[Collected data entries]
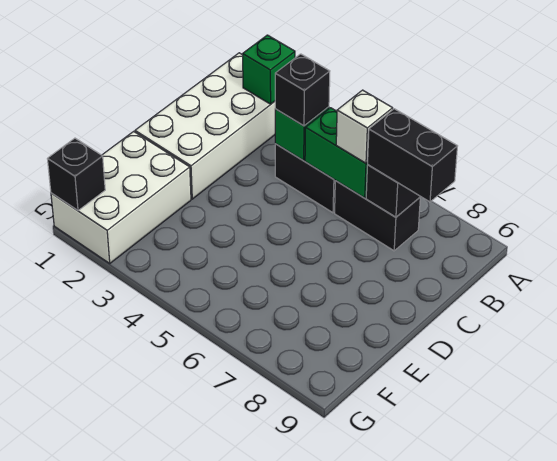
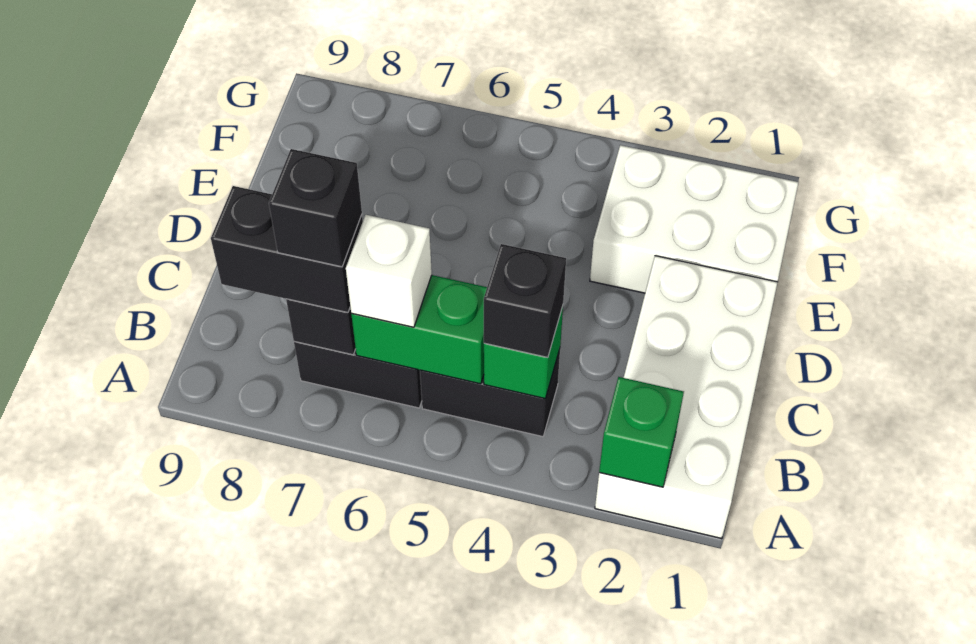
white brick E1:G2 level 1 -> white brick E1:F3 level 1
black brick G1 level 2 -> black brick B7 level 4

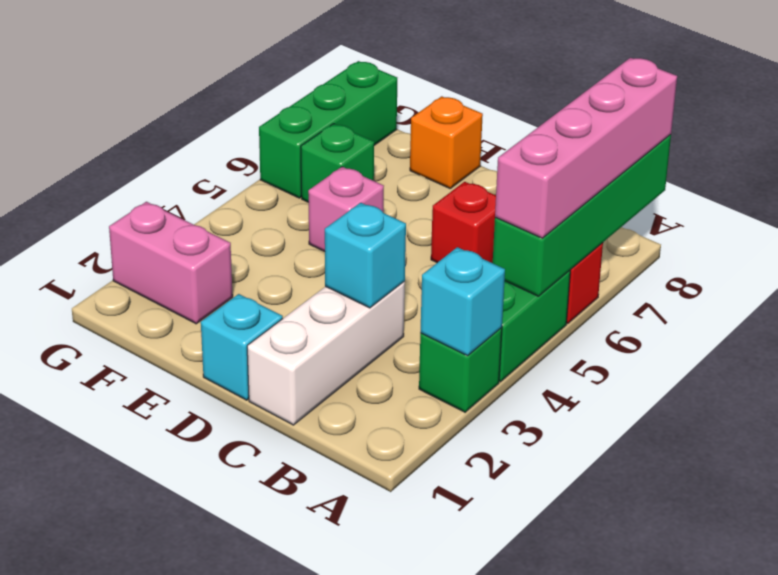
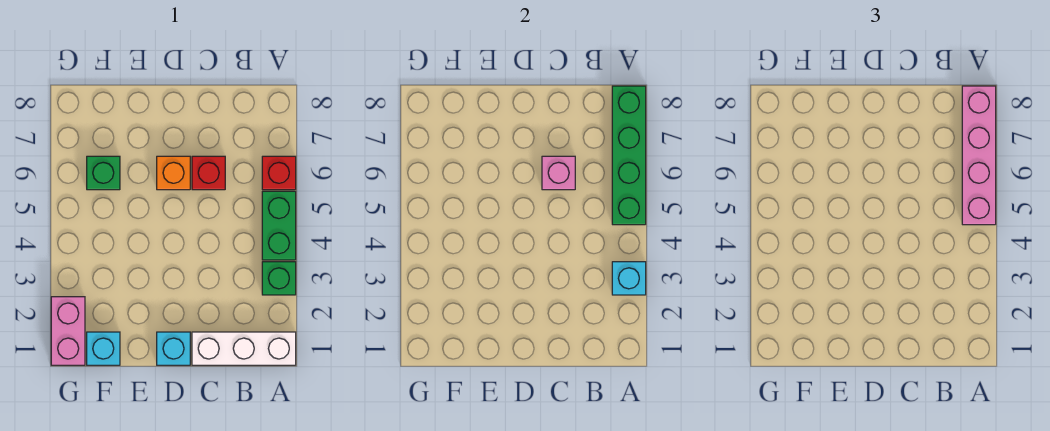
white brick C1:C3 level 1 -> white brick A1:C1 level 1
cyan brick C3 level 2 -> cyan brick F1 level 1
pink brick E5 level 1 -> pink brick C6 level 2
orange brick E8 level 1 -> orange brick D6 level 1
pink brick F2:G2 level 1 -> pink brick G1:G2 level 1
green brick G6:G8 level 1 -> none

▶ WHAT IS EXPECTED:
Using the data above, print every line exactly, omitting pictures.

▶ EXERCISE OUTPUT:
white brick E1:G2 level 1 -> white brick E1:F3 level 1
black brick G1 level 2 -> black brick B7 level 4

white brick C1:C3 level 1 -> white brick A1:C1 level 1
cyan brick C3 level 2 -> cyan brick F1 level 1
pink brick E5 level 1 -> pink brick C6 level 2
orange brick E8 level 1 -> orange brick D6 level 1
pink brick F2:G2 level 1 -> pink brick G1:G2 level 1
green brick G6:G8 level 1 -> none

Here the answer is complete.